Give the number of lines in the data that hold the string "plate". Nothing else is needed.

........

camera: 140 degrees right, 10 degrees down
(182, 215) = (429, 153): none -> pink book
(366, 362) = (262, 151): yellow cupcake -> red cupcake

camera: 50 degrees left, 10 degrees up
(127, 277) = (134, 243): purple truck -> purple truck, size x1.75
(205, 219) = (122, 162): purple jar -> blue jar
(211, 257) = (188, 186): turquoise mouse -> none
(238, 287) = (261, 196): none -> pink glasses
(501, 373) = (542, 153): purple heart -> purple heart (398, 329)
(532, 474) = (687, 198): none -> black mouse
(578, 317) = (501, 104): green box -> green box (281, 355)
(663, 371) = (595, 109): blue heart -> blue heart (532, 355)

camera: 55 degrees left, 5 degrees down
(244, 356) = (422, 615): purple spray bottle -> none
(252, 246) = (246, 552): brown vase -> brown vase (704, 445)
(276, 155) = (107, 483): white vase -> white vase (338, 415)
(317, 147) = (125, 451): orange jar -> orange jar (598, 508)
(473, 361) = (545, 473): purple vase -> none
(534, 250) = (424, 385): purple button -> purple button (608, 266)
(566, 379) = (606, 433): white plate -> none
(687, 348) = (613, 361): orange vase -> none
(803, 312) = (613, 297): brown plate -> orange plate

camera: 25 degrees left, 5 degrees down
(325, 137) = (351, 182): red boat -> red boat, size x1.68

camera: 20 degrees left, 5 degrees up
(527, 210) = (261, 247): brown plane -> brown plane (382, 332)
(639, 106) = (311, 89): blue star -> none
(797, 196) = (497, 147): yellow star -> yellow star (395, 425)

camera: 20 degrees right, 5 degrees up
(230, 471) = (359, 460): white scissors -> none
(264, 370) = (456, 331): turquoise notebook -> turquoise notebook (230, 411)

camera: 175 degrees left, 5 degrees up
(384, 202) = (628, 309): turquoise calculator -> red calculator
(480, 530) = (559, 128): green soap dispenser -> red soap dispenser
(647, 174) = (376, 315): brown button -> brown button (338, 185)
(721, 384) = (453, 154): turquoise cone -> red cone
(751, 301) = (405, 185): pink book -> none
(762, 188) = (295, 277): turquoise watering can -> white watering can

........

**ANSWER SECTION**
2